[Extracted data entries]

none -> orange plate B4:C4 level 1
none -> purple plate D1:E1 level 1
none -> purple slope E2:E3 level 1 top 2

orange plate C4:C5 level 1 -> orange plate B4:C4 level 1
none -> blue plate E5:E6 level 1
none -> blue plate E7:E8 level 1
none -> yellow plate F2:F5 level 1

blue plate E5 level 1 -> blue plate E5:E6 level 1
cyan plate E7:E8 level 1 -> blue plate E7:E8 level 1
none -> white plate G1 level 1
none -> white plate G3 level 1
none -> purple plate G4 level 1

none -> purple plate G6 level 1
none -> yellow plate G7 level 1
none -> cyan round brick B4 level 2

...

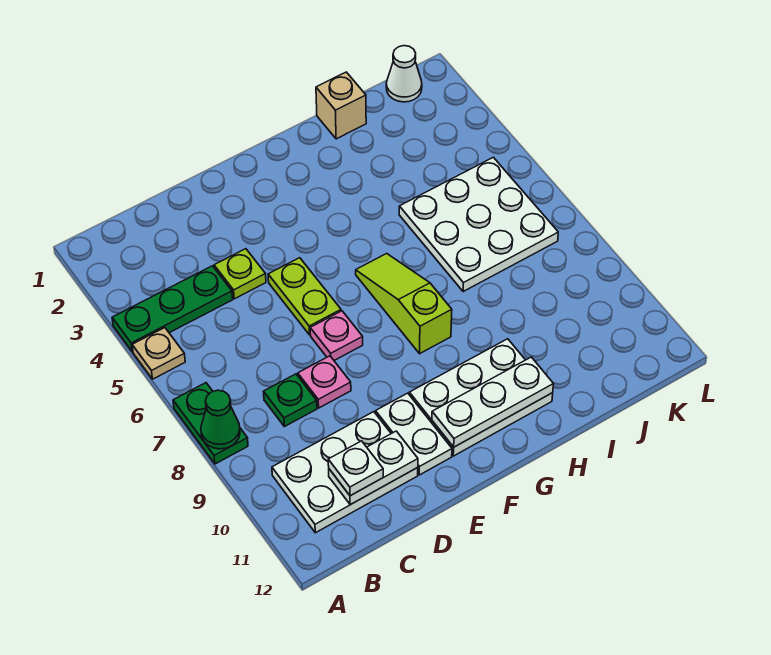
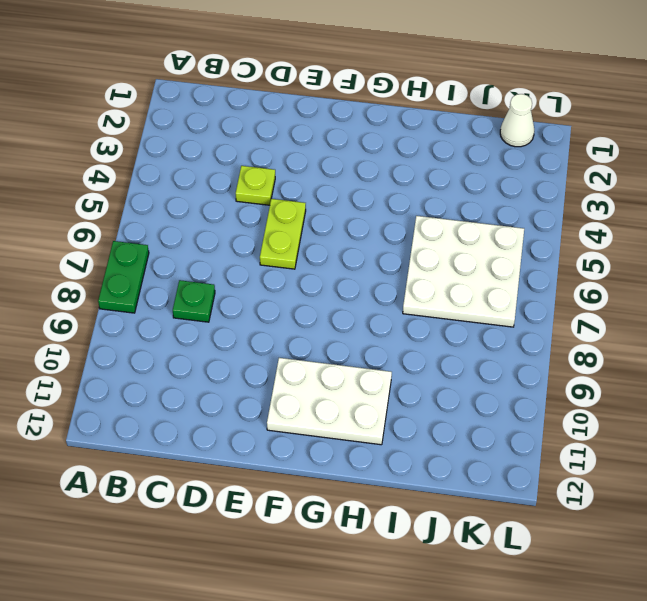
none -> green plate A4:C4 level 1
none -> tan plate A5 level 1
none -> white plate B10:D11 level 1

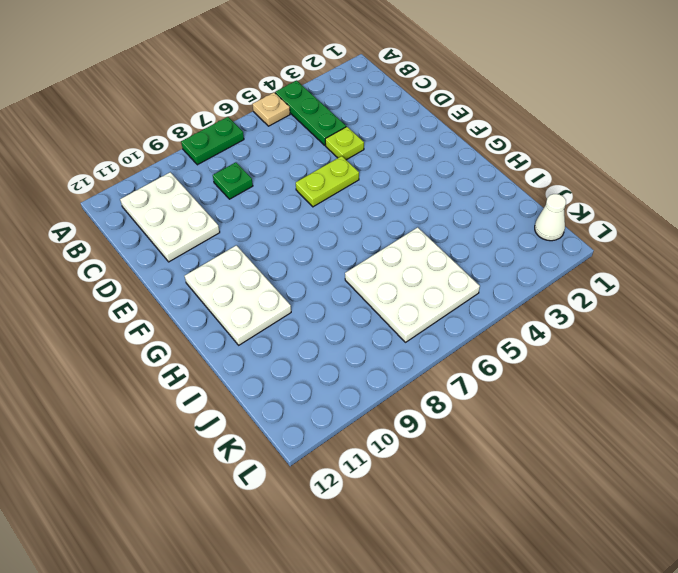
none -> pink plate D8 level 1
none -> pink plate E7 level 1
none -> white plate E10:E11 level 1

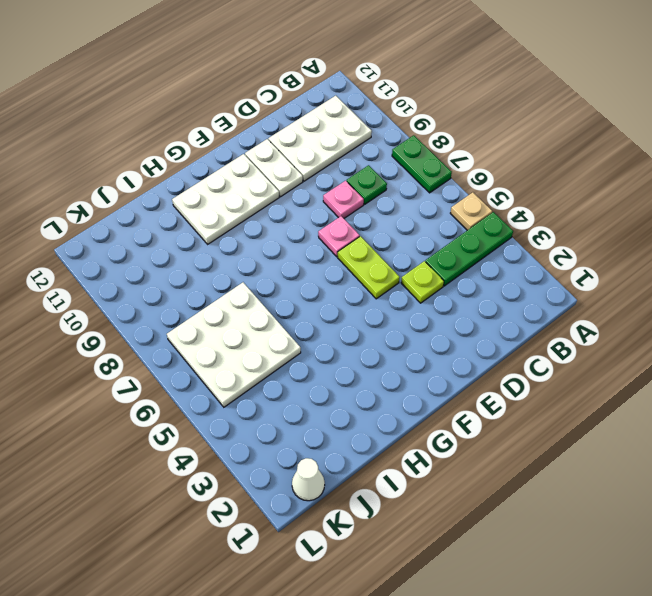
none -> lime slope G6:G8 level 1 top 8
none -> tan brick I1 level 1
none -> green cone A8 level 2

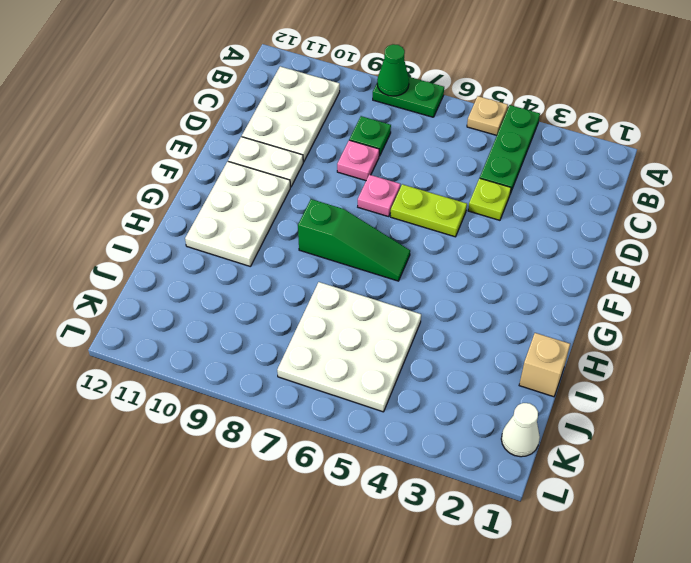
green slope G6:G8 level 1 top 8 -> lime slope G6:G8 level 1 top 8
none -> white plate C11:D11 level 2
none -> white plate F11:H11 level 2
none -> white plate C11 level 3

What to produce
Look above for the line with "none -> orange plate B4:C4 level 1" and the line with "none -> blue plate E7:E8 level 1", and reproduce exactly those two lines plus every line between, nothing more.

Task output
none -> orange plate B4:C4 level 1
none -> purple plate D1:E1 level 1
none -> purple slope E2:E3 level 1 top 2

orange plate C4:C5 level 1 -> orange plate B4:C4 level 1
none -> blue plate E5:E6 level 1
none -> blue plate E7:E8 level 1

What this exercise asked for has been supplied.